WORK REQUEST = Wherever the string "lime" shows up in the data below, copy the whole line.

RECORDS SUPPLIED =
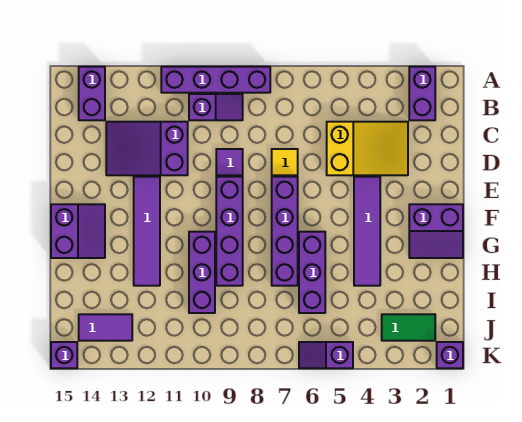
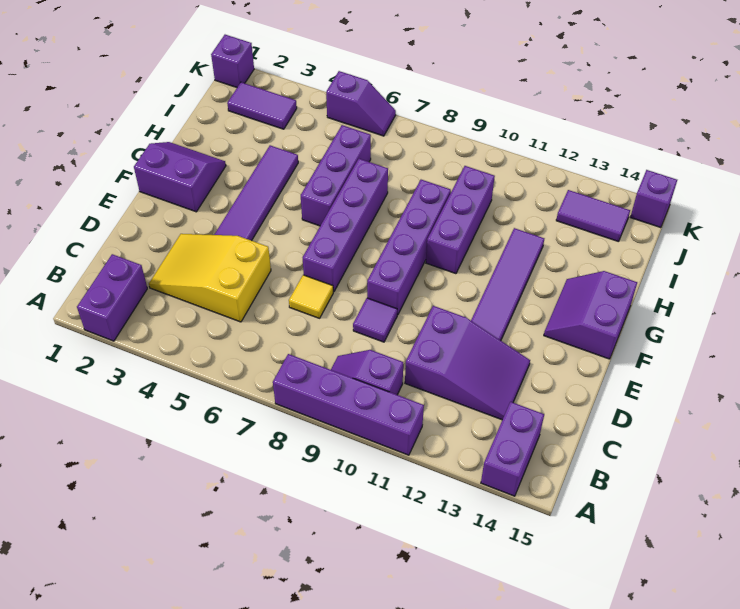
green 1x2 tile [382,314,435,341] -> purple 1x2 tile [227,82,297,129]

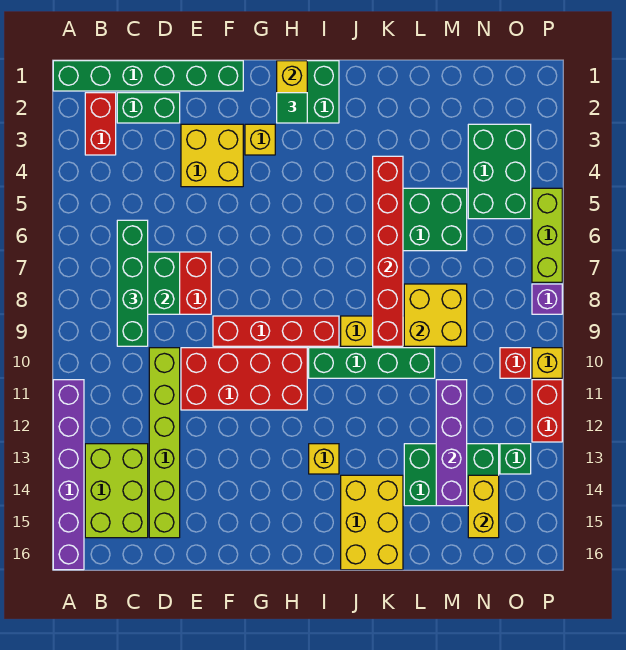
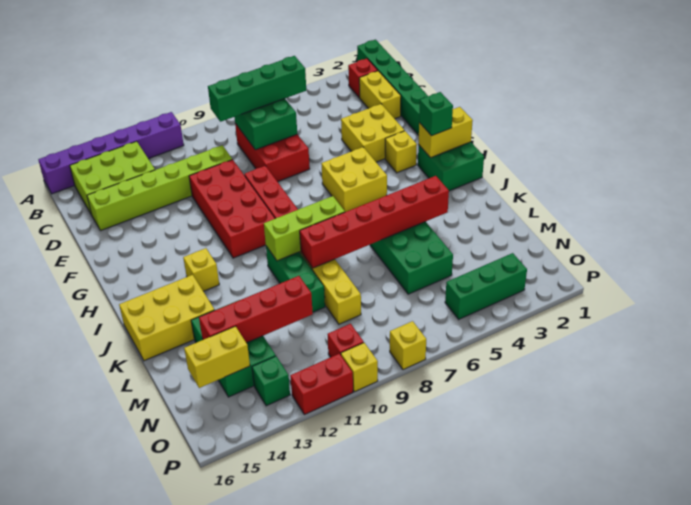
red 1x2 brick [85,93,116,155] -> red 1x1 brick [348,59,378,98]
green 1x2 brick [117,93,180,123] -> yellow 1x2 brick [359,71,401,119]
green 1x1 tile [277,93,307,123] -> green 1x1 brick [419,92,453,136]
green 1x4 brick [309,348,435,378] -> green 1x3 brick [266,246,325,312]
yellow 2x2 brick [404,284,467,346] -> yellow 2x2 brick moved to [321,147,387,212]
purple 1x4 brick [436,380,467,506] -> red 1x4 brick [199,276,313,343]
green 2x3 brick [468,124,531,219] -> green 1x3 brick [445,253,527,319]
lime 1x3 brick [532,188,562,282] -> lime 1x3 brick moved to [264,196,345,261]
purple 1x1 brick [532,284,562,314] -> yellow 1x1 brick [390,321,426,370]

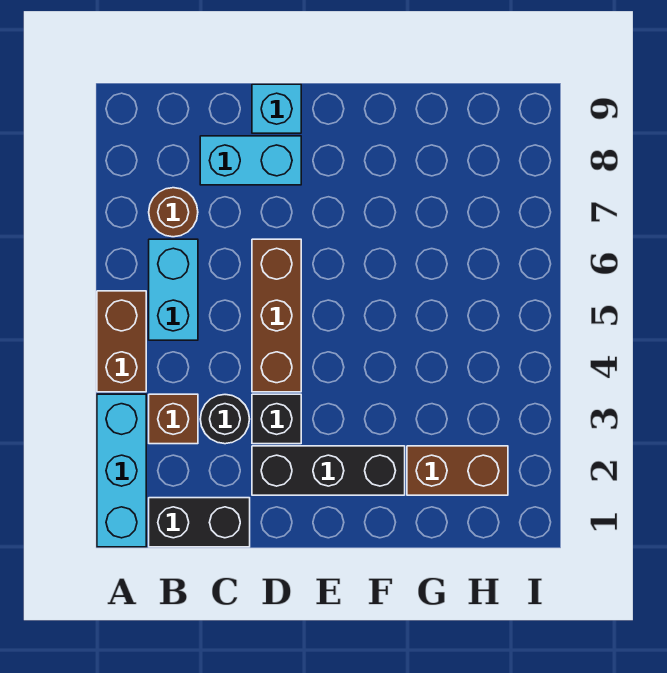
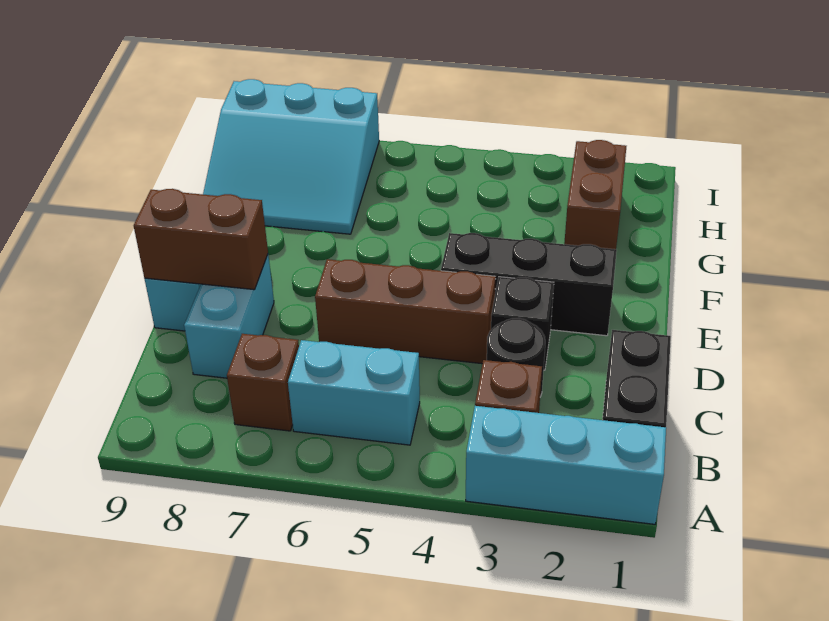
brown 1x2 brick [97,291,146,392] -> brown 1x2 brick moved to [134,189,268,290]
brown 1x1 round brick [149,188,198,237] -> brown 1x1 brick [227,334,299,431]
black 1x3 brick [252,446,405,495] -> black 1x3 brick turned to [441,233,617,336]
none -> cyan 3x3 slope [203,79,379,234]

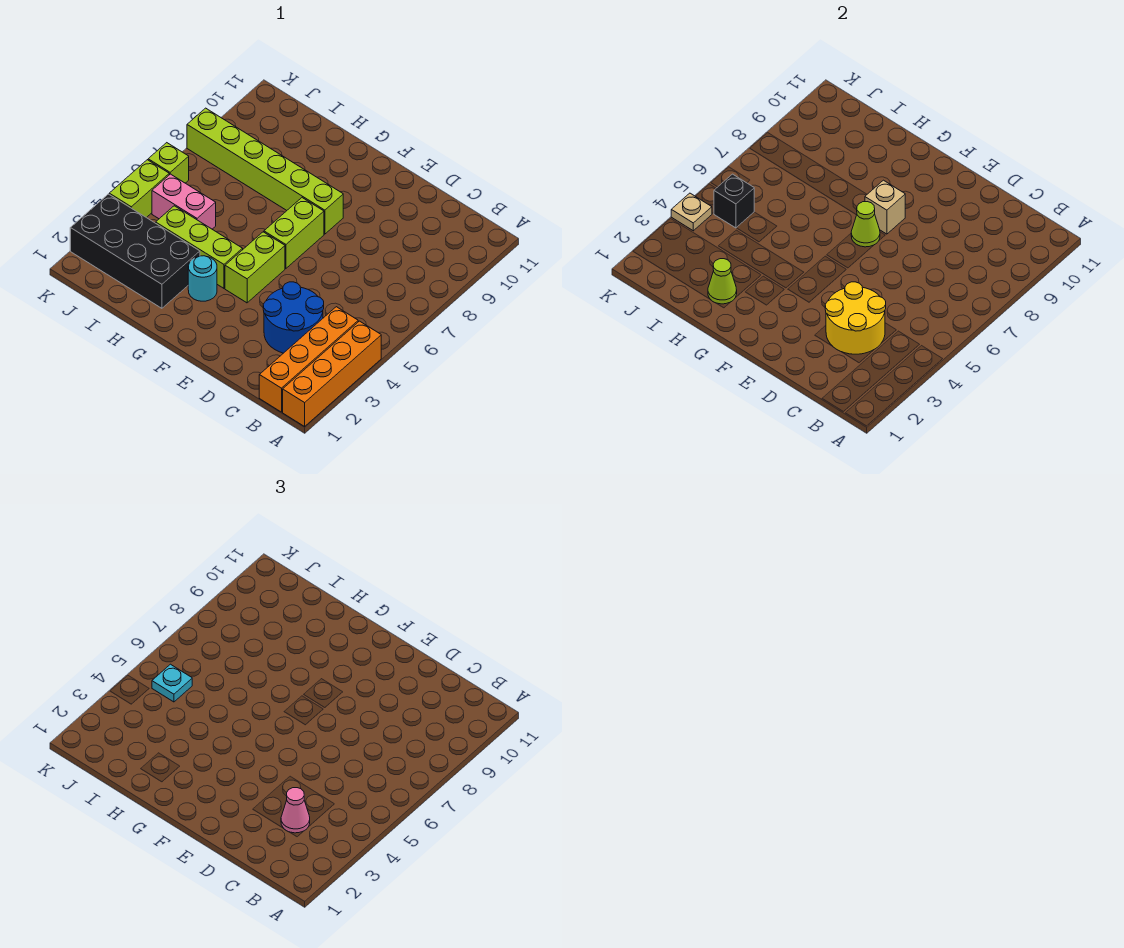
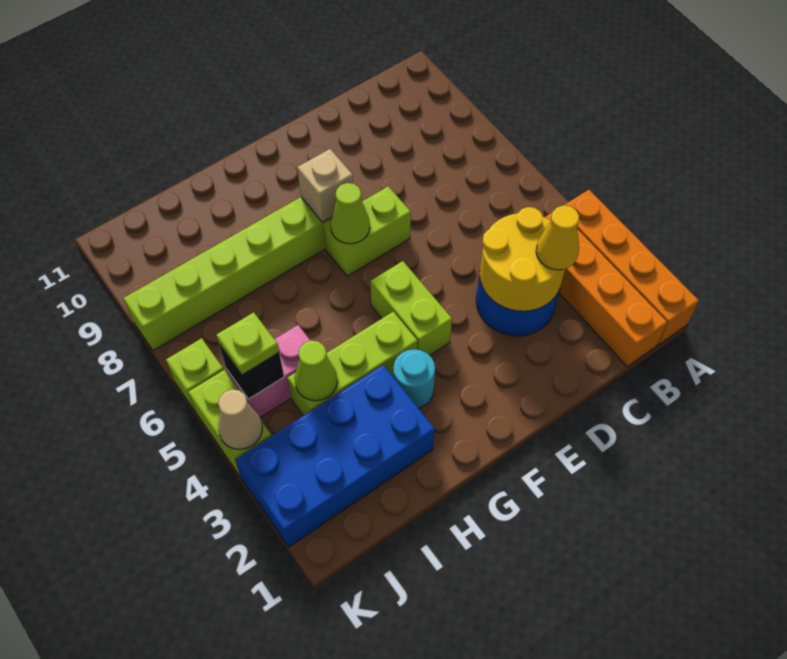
pink 1x1 cone [281,788,310,833] -> yellow 1x1 cone [536,206,579,270]
lime 1x2 brick [264,198,324,268] -> lime 1x2 brick turned to [323,186,411,276]
black 2x4 brick [70,194,200,308] -> blue 2x4 brick [235,365,435,547]
lime 1x1 cone [708,259,737,304] -> lime 1x1 cone moved to [295,341,338,401]
cyan 1x1 plate [152,664,192,702] -> lime 1x1 plate [216,312,279,375]
tan 1x1 plate [671,193,712,231] -> tan 1x1 cone [218,389,262,449]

TASK SOLUTION =
lime 1x3 brick [532,188,562,282] -> lime 1x3 brick moved to [264,196,345,261]
lime 1x2 brick [264,198,324,268] -> lime 1x2 brick turned to [323,186,411,276]
lime 1x1 cone [708,259,737,304] -> lime 1x1 cone moved to [295,341,338,401]
cyan 1x1 plate [152,664,192,702] -> lime 1x1 plate [216,312,279,375]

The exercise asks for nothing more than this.